Identify each line below that contains the word "none", and copy it out.
** Data for review follows **
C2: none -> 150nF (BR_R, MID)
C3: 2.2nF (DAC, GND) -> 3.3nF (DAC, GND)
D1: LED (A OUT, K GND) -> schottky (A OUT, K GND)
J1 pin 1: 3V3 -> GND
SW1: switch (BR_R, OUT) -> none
** End of Data for review **
Exercise response ->
C2: none -> 150nF (BR_R, MID)
SW1: switch (BR_R, OUT) -> none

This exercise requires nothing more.